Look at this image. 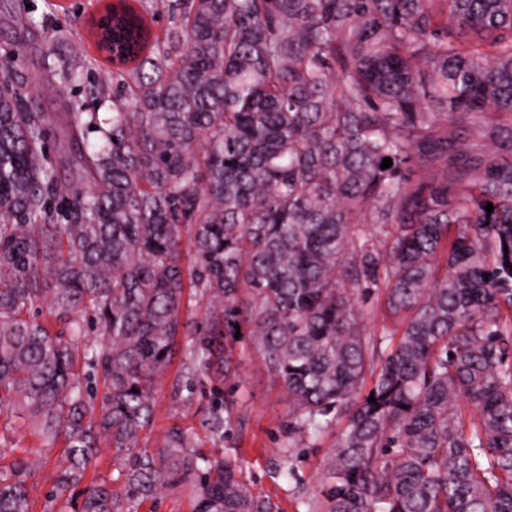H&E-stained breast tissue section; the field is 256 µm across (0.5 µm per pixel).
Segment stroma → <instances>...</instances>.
Wrapping results in <instances>:
<instances>
[{"label": "stroma", "instance_id": "35a3bbf8", "mask_svg": "<svg viewBox=\"0 0 512 512\" xmlns=\"http://www.w3.org/2000/svg\"><path fill=\"white\" fill-rule=\"evenodd\" d=\"M107 0H5L0 6V46L18 42L22 55L13 62L0 54V75L22 72L28 91L42 111L57 115L74 100L88 96L84 86L49 83L42 70L47 50L64 54L80 46L104 103H111L117 66L99 50L90 32V13L103 8ZM35 19L28 27L27 19ZM237 381L226 383L224 392L237 405L221 434H214L208 420L212 386L209 379L197 380L193 391L184 387L182 356H175L157 388V421L147 446L159 450L169 426H184L207 455L237 454L242 474L254 492L271 496L280 512H322V481L327 471V452L335 435L321 438L316 447L292 448L288 445V399L280 381L253 351L243 345L239 352ZM193 394L189 410L177 409L174 399Z\"/></svg>", "mask_w": 512, "mask_h": 512}]
</instances>
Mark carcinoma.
<instances>
[{
    "mask_svg": "<svg viewBox=\"0 0 512 512\" xmlns=\"http://www.w3.org/2000/svg\"><path fill=\"white\" fill-rule=\"evenodd\" d=\"M177 7L166 41L108 17L131 72L110 116L68 104L65 158L0 77V420L64 439L50 498L278 512L179 426L145 448L183 341L218 384L253 345L288 447L342 426L325 512H512V0ZM86 69L78 46L45 63ZM233 410L215 389L214 433ZM103 445L117 490L89 476ZM49 461L0 467V512H31ZM192 512L191 502L185 493L179 490L169 492L155 504H145L141 512Z\"/></svg>",
    "mask_w": 512,
    "mask_h": 512,
    "instance_id": "carcinoma-1",
    "label": "carcinoma"
}]
</instances>
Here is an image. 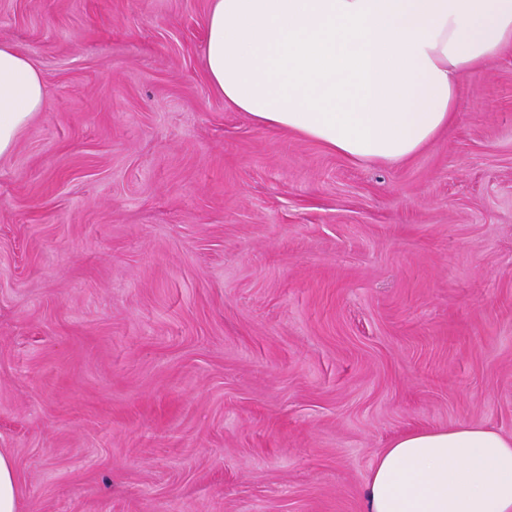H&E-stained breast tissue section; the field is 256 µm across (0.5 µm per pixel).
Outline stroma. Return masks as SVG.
<instances>
[{"mask_svg":"<svg viewBox=\"0 0 512 512\" xmlns=\"http://www.w3.org/2000/svg\"><path fill=\"white\" fill-rule=\"evenodd\" d=\"M210 0H0L48 97L0 159L21 512H365L419 426L512 434V52L355 164L211 88Z\"/></svg>","mask_w":512,"mask_h":512,"instance_id":"35a3bbf8","label":"stroma"}]
</instances>
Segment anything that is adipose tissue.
Here are the masks:
<instances>
[{
  "instance_id": "adipose-tissue-1",
  "label": "adipose tissue",
  "mask_w": 512,
  "mask_h": 512,
  "mask_svg": "<svg viewBox=\"0 0 512 512\" xmlns=\"http://www.w3.org/2000/svg\"><path fill=\"white\" fill-rule=\"evenodd\" d=\"M512 48V0H211L203 64L257 124L354 163L399 165L451 127L464 82ZM40 71L0 43V158L43 111ZM367 512H512V434L415 428L380 449Z\"/></svg>"
}]
</instances>
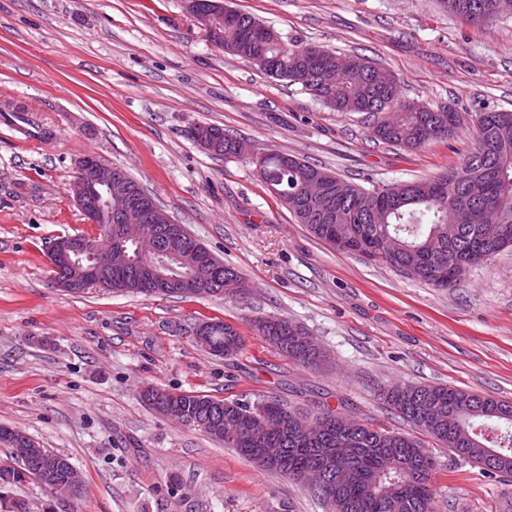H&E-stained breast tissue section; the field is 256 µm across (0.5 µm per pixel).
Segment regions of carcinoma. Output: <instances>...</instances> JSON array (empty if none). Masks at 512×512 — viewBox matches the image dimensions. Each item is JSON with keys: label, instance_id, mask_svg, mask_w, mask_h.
I'll return each instance as SVG.
<instances>
[{"label": "carcinoma", "instance_id": "cac0c4a2", "mask_svg": "<svg viewBox=\"0 0 512 512\" xmlns=\"http://www.w3.org/2000/svg\"><path fill=\"white\" fill-rule=\"evenodd\" d=\"M448 7L467 21L478 23L496 14L495 0H447ZM232 32L224 49L267 75L299 84L335 112L383 114L373 127L374 138L408 150L420 149L452 131L455 112L407 102L399 81L389 69L357 54L336 55L322 49L312 55L311 45L285 40L259 20L230 10ZM218 138L215 156L236 158L237 138L224 129L207 125ZM256 177L280 200L310 233L333 246L385 263L400 270L413 260L419 280L438 288L456 282L467 266L488 260L512 248V116L481 112L474 124V148L462 164L434 178L408 183L396 196L390 186L370 189L348 183L349 192L336 194L339 177L332 171L298 160L292 165L268 153L261 166H252ZM129 261L112 268V290L141 293L134 284L138 270L155 259L153 246L127 249ZM204 276L177 280L167 293L189 297L196 288L219 294L227 279L248 290L251 285L220 259H208ZM264 333L288 359L315 366L323 355L304 341L307 332L286 319L269 318ZM242 336L229 323H212L208 352L221 356L229 347L241 349ZM384 400L413 431L431 437L460 461L483 467V449L492 448L503 458L496 475L512 485V402L490 394L452 386L414 385L405 394L386 390ZM178 407L189 409L197 427L215 436L242 457L264 470L290 480L313 464L331 470L329 483L312 494L330 512H442L432 488L436 464L418 438L365 423L332 410L319 409L314 417L323 430L307 438L293 428L278 430L263 439L248 432L245 415L278 417L285 412L306 417L274 396L253 403L214 399L208 395L180 393ZM9 450L10 464L0 465V485L19 484L24 475L16 463L13 445L0 436Z\"/></svg>", "mask_w": 512, "mask_h": 512}]
</instances>
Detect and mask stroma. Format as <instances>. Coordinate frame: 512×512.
<instances>
[{
    "label": "stroma",
    "mask_w": 512,
    "mask_h": 512,
    "mask_svg": "<svg viewBox=\"0 0 512 512\" xmlns=\"http://www.w3.org/2000/svg\"><path fill=\"white\" fill-rule=\"evenodd\" d=\"M224 3L289 39L379 62L403 98L464 122L417 151L378 142L366 114L332 111L211 43L184 0H0V109L23 107L48 132L28 137L0 117V425L64 454L83 479L65 500L32 480L0 491L30 512H327L300 484L152 410L148 386L322 403L401 432L379 388L451 385L512 402V250L454 287L428 286L313 237L248 164L189 135L216 125L368 188L435 176L472 150L477 113L512 111V11L473 25L439 0ZM83 155L128 171L251 291L56 288L47 242L98 233L67 191ZM268 317L302 325L327 364L288 360L255 328ZM209 320L242 334L237 356L196 345ZM423 445L447 512H512L500 478Z\"/></svg>",
    "instance_id": "stroma-1"
}]
</instances>
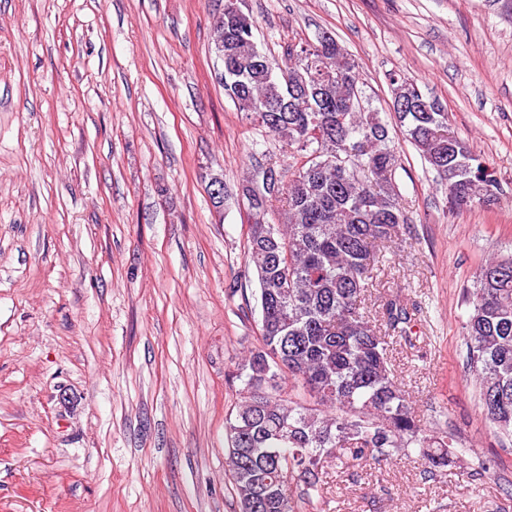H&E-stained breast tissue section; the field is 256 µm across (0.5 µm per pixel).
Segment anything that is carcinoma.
Wrapping results in <instances>:
<instances>
[{
  "mask_svg": "<svg viewBox=\"0 0 512 512\" xmlns=\"http://www.w3.org/2000/svg\"><path fill=\"white\" fill-rule=\"evenodd\" d=\"M224 95L294 163L256 164L240 183L252 222L246 264L257 279L258 343L238 358L235 414L224 428V470L239 512H303L327 503L330 472L351 479L414 449L424 472L453 463L452 439L426 426L393 372L414 318L402 292L371 305L380 249L411 240L400 205L401 165L389 127L363 91L358 64L332 37L258 48L254 21L225 0ZM394 118L454 208L489 206L498 182L448 125L440 102L389 76ZM467 369L496 433L512 438V255L481 266L466 290Z\"/></svg>",
  "mask_w": 512,
  "mask_h": 512,
  "instance_id": "obj_1",
  "label": "carcinoma"
}]
</instances>
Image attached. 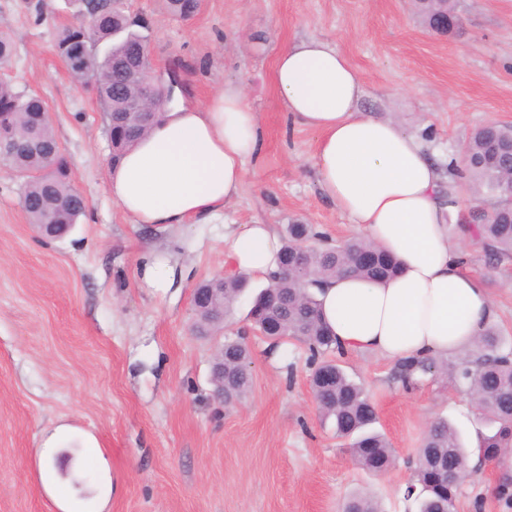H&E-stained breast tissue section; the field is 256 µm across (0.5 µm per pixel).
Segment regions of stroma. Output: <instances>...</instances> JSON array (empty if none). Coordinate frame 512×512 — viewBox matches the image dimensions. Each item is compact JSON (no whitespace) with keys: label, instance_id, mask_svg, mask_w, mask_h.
Listing matches in <instances>:
<instances>
[{"label":"stroma","instance_id":"1","mask_svg":"<svg viewBox=\"0 0 512 512\" xmlns=\"http://www.w3.org/2000/svg\"><path fill=\"white\" fill-rule=\"evenodd\" d=\"M127 5L152 24L156 66L180 65L185 102L204 103L228 82L244 87L261 117L262 154L247 163L236 200L208 222L132 223L107 190L108 115L54 50L74 20L67 0H0V26L14 41L4 74L47 103L87 200L66 237L40 238L18 178L0 163V512H63L64 486L81 512L99 500L103 512H343L356 494L382 512H416L405 491L430 420L448 418L471 444L486 429L467 392L444 377L406 386L394 362L345 354L396 458L384 473L365 472L321 424L309 353L297 341L275 346L248 333L252 385L225 411L210 382L224 333H194L192 295L227 271L225 225L282 230L300 220L330 243L358 235L319 189L317 135L287 124L274 84L282 46L310 36L336 44L363 78L360 109L425 138L444 170L477 127L512 125V0H455L460 22L445 35L425 28L412 0H202L187 20L170 16L165 0ZM448 235L487 280L493 326L512 345V260L489 269L457 222ZM155 262L174 283L143 278ZM62 423L98 445L60 451L50 476L38 441ZM501 471L480 463L458 488L455 512H512V496L488 491Z\"/></svg>","mask_w":512,"mask_h":512}]
</instances>
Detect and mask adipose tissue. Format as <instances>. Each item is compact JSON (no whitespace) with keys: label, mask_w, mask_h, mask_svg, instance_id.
Masks as SVG:
<instances>
[{"label":"adipose tissue","mask_w":512,"mask_h":512,"mask_svg":"<svg viewBox=\"0 0 512 512\" xmlns=\"http://www.w3.org/2000/svg\"><path fill=\"white\" fill-rule=\"evenodd\" d=\"M275 82L287 120L319 134L314 167L322 193L398 264L377 282L327 281L323 319L345 352L403 361L471 350L496 314L484 278L448 237L454 205L440 171L398 121L364 114L359 72L335 44L308 37L282 47ZM261 119L235 84L203 105L167 108L111 168L109 189L136 224L171 226L219 213L238 196L248 160L263 147ZM283 241L274 225L224 233L234 272L266 280Z\"/></svg>","instance_id":"1"}]
</instances>
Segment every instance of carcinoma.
Segmentation results:
<instances>
[{
  "mask_svg": "<svg viewBox=\"0 0 512 512\" xmlns=\"http://www.w3.org/2000/svg\"><path fill=\"white\" fill-rule=\"evenodd\" d=\"M75 22L58 32L55 49L65 58L74 43L83 41L93 48L86 66L71 71L80 82L93 77L99 101L108 114L112 162L148 132L132 102L138 97L142 74L129 67L150 42L148 30L130 15L123 0L92 13L87 0H72ZM168 12L185 19L197 12L198 0H166ZM43 145H57L49 108L33 94L15 89L9 79H0V136L21 145L32 136ZM464 166L448 163V190L466 178L473 196L491 200L488 208L474 212L475 235L482 243L492 267L512 258V126L486 124L476 128L463 147ZM21 182L20 203L32 224H76L85 212L82 196L72 185L67 161L60 158V170L51 181L34 175L41 159L31 150L0 155ZM280 271L262 288L251 290L245 275L217 278L214 288L224 289V317L246 292L251 303L246 320L254 329L268 327L278 339L294 338L303 343L312 366L311 388L323 419L333 423L336 437L349 442L353 460L369 472L387 470L394 461L389 441L376 429L374 405L365 387L352 379L340 364L345 352L322 322L320 303L313 285L337 274L383 280L398 273L393 260L377 245L354 238L327 244L309 224H289L283 237ZM224 327L219 314L204 307L197 311L196 331ZM224 387L214 386L224 407L244 397L251 386V354L244 337H224ZM333 374L319 378V372ZM404 384L426 377L451 376L465 386L476 401L491 432L479 437L477 449L466 447L447 419L438 417L428 426L419 448L406 497L415 498L418 512H453L458 484L448 480V470L464 479L474 451L488 461L504 457L512 448V347L504 345L497 331L488 327L476 341L475 350L453 366L446 361L409 359L397 367Z\"/></svg>",
  "mask_w": 512,
  "mask_h": 512,
  "instance_id": "cac0c4a2",
  "label": "carcinoma"
}]
</instances>
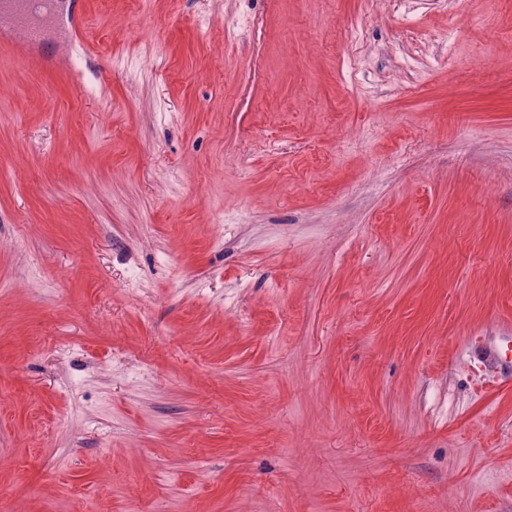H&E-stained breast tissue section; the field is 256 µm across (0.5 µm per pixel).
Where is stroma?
<instances>
[{
    "label": "stroma",
    "mask_w": 512,
    "mask_h": 512,
    "mask_svg": "<svg viewBox=\"0 0 512 512\" xmlns=\"http://www.w3.org/2000/svg\"><path fill=\"white\" fill-rule=\"evenodd\" d=\"M0 47V512H512V0H86ZM481 364L484 369L493 374H499L503 369L512 368V357L508 360V353L501 344H483L480 349Z\"/></svg>",
    "instance_id": "35a3bbf8"
}]
</instances>
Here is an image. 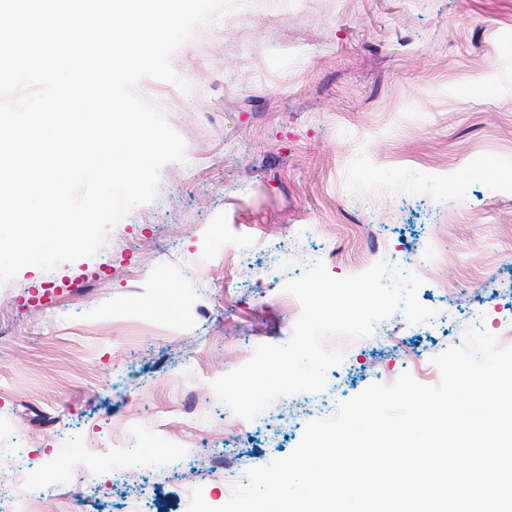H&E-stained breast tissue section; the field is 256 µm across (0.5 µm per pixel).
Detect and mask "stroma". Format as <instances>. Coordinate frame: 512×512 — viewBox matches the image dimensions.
<instances>
[{
  "label": "stroma",
  "instance_id": "obj_1",
  "mask_svg": "<svg viewBox=\"0 0 512 512\" xmlns=\"http://www.w3.org/2000/svg\"><path fill=\"white\" fill-rule=\"evenodd\" d=\"M171 66L189 90L137 87L185 143L154 200L95 255L0 284V512H181L189 487L219 507L370 385L438 384L466 330L512 346V0H262ZM384 256L430 265V320L377 321L323 390L253 420L219 401L291 339L287 282Z\"/></svg>",
  "mask_w": 512,
  "mask_h": 512
}]
</instances>
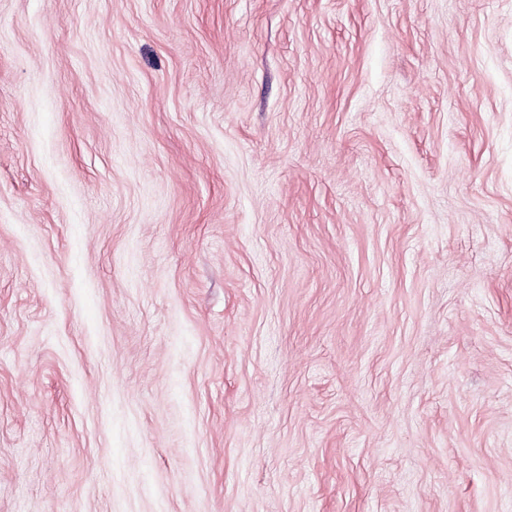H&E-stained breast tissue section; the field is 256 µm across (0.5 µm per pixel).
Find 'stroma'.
++++++++++++++++++++
Stated goal -> Retype the records above exactly, starting at the line that contains "frame: 512×512 — viewBox matches the image dimensions." and going through the last line, and leave out any pictures.

Problem solution ->
Detect and mask "stroma". Format as <instances>. Coordinate frame: 512×512 — viewBox matches the image dimensions.
<instances>
[{
  "label": "stroma",
  "instance_id": "obj_1",
  "mask_svg": "<svg viewBox=\"0 0 512 512\" xmlns=\"http://www.w3.org/2000/svg\"><path fill=\"white\" fill-rule=\"evenodd\" d=\"M171 66L189 90L137 87L185 143L154 200L95 255L0 284V512H181L189 487L219 507L370 385L438 384L466 330L512 346V0H262ZM384 256L430 265V320L377 321L323 390L253 420L219 401L291 339L287 282Z\"/></svg>",
  "mask_w": 512,
  "mask_h": 512
}]
</instances>
H&E-stained breast tissue section; the field is 256 µm across (0.5 µm per pixel).
Find 'stroma'.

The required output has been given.